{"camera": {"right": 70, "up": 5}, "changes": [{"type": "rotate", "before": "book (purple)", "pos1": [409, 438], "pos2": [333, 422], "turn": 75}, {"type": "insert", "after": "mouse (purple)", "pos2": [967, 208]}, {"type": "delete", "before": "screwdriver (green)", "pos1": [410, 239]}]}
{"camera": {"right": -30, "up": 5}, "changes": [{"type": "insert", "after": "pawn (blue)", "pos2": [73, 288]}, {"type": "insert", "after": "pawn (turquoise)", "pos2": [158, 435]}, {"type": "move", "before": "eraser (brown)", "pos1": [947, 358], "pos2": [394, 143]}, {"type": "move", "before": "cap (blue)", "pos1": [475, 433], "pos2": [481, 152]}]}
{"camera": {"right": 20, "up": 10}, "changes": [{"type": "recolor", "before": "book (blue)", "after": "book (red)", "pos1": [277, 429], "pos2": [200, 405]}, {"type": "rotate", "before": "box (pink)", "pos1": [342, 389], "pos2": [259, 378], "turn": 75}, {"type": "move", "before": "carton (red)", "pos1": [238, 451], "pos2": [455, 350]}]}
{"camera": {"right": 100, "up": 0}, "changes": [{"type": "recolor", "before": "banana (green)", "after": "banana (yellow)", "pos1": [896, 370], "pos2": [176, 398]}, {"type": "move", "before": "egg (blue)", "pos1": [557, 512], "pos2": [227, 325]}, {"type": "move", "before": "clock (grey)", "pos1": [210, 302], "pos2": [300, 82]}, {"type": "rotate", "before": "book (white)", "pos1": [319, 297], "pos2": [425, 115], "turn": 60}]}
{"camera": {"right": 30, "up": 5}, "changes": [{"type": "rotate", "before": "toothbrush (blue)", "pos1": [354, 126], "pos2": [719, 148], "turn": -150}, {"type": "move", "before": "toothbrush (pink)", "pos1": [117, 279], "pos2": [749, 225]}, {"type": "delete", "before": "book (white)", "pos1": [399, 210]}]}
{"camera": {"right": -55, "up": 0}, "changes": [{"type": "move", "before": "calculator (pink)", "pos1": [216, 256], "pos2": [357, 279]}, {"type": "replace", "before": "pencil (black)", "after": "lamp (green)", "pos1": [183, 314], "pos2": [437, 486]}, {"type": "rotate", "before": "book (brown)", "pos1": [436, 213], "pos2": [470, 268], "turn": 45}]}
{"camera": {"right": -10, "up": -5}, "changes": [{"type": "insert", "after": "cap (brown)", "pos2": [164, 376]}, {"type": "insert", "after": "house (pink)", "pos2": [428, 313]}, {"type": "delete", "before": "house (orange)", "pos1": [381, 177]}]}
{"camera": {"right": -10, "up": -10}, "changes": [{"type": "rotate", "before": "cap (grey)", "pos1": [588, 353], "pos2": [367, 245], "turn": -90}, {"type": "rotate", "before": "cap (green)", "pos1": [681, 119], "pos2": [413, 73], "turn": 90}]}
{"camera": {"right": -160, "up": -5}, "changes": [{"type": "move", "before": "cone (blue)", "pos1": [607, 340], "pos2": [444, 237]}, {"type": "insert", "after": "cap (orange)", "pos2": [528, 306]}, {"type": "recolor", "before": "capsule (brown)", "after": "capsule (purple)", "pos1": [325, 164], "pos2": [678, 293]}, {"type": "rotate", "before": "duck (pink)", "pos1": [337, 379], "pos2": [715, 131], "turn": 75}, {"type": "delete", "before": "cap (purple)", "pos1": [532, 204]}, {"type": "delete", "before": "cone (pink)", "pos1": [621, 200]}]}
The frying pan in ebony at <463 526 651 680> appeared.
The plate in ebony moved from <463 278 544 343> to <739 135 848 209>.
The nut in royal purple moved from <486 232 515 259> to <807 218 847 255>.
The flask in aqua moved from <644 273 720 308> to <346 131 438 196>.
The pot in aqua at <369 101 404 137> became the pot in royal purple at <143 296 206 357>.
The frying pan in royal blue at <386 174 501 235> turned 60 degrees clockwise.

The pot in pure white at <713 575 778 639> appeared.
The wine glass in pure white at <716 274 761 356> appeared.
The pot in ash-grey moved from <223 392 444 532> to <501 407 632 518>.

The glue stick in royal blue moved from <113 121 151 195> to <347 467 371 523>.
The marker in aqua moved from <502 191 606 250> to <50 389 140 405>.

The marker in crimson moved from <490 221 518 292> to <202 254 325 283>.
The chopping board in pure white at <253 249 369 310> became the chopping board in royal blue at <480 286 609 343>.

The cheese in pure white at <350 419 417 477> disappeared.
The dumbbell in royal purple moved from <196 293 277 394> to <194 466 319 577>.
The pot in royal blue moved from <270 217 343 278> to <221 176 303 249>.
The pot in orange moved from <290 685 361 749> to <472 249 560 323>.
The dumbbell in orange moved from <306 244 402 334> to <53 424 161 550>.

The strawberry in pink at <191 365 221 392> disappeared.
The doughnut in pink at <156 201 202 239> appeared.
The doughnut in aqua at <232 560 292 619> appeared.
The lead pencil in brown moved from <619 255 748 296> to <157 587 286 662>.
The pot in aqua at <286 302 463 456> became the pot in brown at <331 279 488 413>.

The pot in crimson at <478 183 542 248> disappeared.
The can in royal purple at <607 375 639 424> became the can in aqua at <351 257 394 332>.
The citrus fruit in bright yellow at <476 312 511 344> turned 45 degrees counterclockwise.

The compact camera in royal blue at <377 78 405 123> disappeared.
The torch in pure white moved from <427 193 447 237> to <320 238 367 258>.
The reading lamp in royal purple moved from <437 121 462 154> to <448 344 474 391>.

──────────────────────────────

Brief —
When you answer, repeat all of the material exactly as given.

Problem solution —
{"camera": {"right": 70, "up": 5}, "changes": [{"type": "rotate", "before": "book (purple)", "pos1": [409, 438], "pos2": [333, 422], "turn": 75}, {"type": "insert", "after": "mouse (purple)", "pos2": [967, 208]}, {"type": "delete", "before": "screwdriver (green)", "pos1": [410, 239]}]}
{"camera": {"right": -30, "up": 5}, "changes": [{"type": "insert", "after": "pawn (blue)", "pos2": [73, 288]}, {"type": "insert", "after": "pawn (turquoise)", "pos2": [158, 435]}, {"type": "move", "before": "eraser (brown)", "pos1": [947, 358], "pos2": [394, 143]}, {"type": "move", "before": "cap (blue)", "pos1": [475, 433], "pos2": [481, 152]}]}
{"camera": {"right": 20, "up": 10}, "changes": [{"type": "recolor", "before": "book (blue)", "after": "book (red)", "pos1": [277, 429], "pos2": [200, 405]}, {"type": "rotate", "before": "box (pink)", "pos1": [342, 389], "pos2": [259, 378], "turn": 75}, {"type": "move", "before": "carton (red)", "pos1": [238, 451], "pos2": [455, 350]}]}
{"camera": {"right": 100, "up": 0}, "changes": [{"type": "recolor", "before": "banana (green)", "after": "banana (yellow)", "pos1": [896, 370], "pos2": [176, 398]}, {"type": "move", "before": "egg (blue)", "pos1": [557, 512], "pos2": [227, 325]}, {"type": "move", "before": "clock (grey)", "pos1": [210, 302], "pos2": [300, 82]}, {"type": "rotate", "before": "book (white)", "pos1": [319, 297], "pos2": [425, 115], "turn": 60}]}
{"camera": {"right": 30, "up": 5}, "changes": [{"type": "rotate", "before": "toothbrush (blue)", "pos1": [354, 126], "pos2": [719, 148], "turn": -150}, {"type": "move", "before": "toothbrush (pink)", "pos1": [117, 279], "pos2": [749, 225]}, {"type": "delete", "before": "book (white)", "pos1": [399, 210]}]}
{"camera": {"right": -55, "up": 0}, "changes": [{"type": "move", "before": "calculator (pink)", "pos1": [216, 256], "pos2": [357, 279]}, {"type": "replace", "before": "pencil (black)", "after": "lamp (green)", "pos1": [183, 314], "pos2": [437, 486]}, {"type": "rotate", "before": "book (brown)", "pos1": [436, 213], "pos2": [470, 268], "turn": 45}]}
{"camera": {"right": -10, "up": -5}, "changes": [{"type": "insert", "after": "cap (brown)", "pos2": [164, 376]}, {"type": "insert", "after": "house (pink)", "pos2": [428, 313]}, {"type": "delete", "before": "house (orange)", "pos1": [381, 177]}]}
{"camera": {"right": -10, "up": -10}, "changes": [{"type": "rotate", "before": "cap (grey)", "pos1": [588, 353], "pos2": [367, 245], "turn": -90}, {"type": "rotate", "before": "cap (green)", "pos1": [681, 119], "pos2": [413, 73], "turn": 90}]}
{"camera": {"right": -160, "up": -5}, "changes": [{"type": "move", "before": "cone (blue)", "pos1": [607, 340], "pos2": [444, 237]}, {"type": "insert", "after": "cap (orange)", "pos2": [528, 306]}, {"type": "recolor", "before": "capsule (brown)", "after": "capsule (purple)", "pos1": [325, 164], "pos2": [678, 293]}, {"type": "rotate", "before": "duck (pink)", "pos1": [337, 379], "pos2": [715, 131], "turn": 75}, {"type": "delete", "before": "cap (purple)", "pos1": [532, 204]}, {"type": "delete", "before": "cone (pink)", "pos1": [621, 200]}]}
The frying pan in ebony at <463 526 651 680> appeared.
The plate in ebony moved from <463 278 544 343> to <739 135 848 209>.
The nut in royal purple moved from <486 232 515 259> to <807 218 847 255>.
The flask in aqua moved from <644 273 720 308> to <346 131 438 196>.
The pot in aqua at <369 101 404 137> became the pot in royal purple at <143 296 206 357>.
The frying pan in royal blue at <386 174 501 235> turned 60 degrees clockwise.

The pot in pure white at <713 575 778 639> appeared.
The wine glass in pure white at <716 274 761 356> appeared.
The pot in ash-grey moved from <223 392 444 532> to <501 407 632 518>.

The glue stick in royal blue moved from <113 121 151 195> to <347 467 371 523>.
The marker in aqua moved from <502 191 606 250> to <50 389 140 405>.

The marker in crimson moved from <490 221 518 292> to <202 254 325 283>.
The chopping board in pure white at <253 249 369 310> became the chopping board in royal blue at <480 286 609 343>.

The cheese in pure white at <350 419 417 477> disappeared.
The dumbbell in royal purple moved from <196 293 277 394> to <194 466 319 577>.
The pot in royal blue moved from <270 217 343 278> to <221 176 303 249>.
The pot in orange moved from <290 685 361 749> to <472 249 560 323>.
The dumbbell in orange moved from <306 244 402 334> to <53 424 161 550>.

The strawberry in pink at <191 365 221 392> disappeared.
The doughnut in pink at <156 201 202 239> appeared.
The doughnut in aqua at <232 560 292 619> appeared.
The lead pencil in brown moved from <619 255 748 296> to <157 587 286 662>.
The pot in aqua at <286 302 463 456> became the pot in brown at <331 279 488 413>.

The pot in crimson at <478 183 542 248> disappeared.
The can in royal purple at <607 375 639 424> became the can in aqua at <351 257 394 332>.
The citrus fruit in bright yellow at <476 312 511 344> turned 45 degrees counterclockwise.

The compact camera in royal blue at <377 78 405 123> disappeared.
The torch in pure white moved from <427 193 447 237> to <320 238 367 258>.
The reading lamp in royal purple moved from <437 121 462 154> to <448 344 474 391>.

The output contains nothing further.